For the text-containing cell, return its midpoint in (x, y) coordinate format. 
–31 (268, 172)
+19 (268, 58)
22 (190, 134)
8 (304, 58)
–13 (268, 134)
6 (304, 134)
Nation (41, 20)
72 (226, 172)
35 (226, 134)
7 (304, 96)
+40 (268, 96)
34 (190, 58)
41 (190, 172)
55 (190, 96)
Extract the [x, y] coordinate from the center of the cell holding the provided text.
_ _ _ _ _
__GIVEN REQUEST__
Extract every line of the listing above, unchanged and in the same order.

__WRITTEN RESPONSE__
For the text-containing cell, return its midpoint in (x, y) coordinate format. 
–31 (268, 172)
+19 (268, 58)
22 (190, 134)
8 (304, 58)
–13 (268, 134)
6 (304, 134)
Nation (41, 20)
72 (226, 172)
35 (226, 134)
7 (304, 96)
+40 (268, 96)
34 (190, 58)
41 (190, 172)
55 (190, 96)
Extract the [x, y] coordinate from the center of the cell holding the provided text.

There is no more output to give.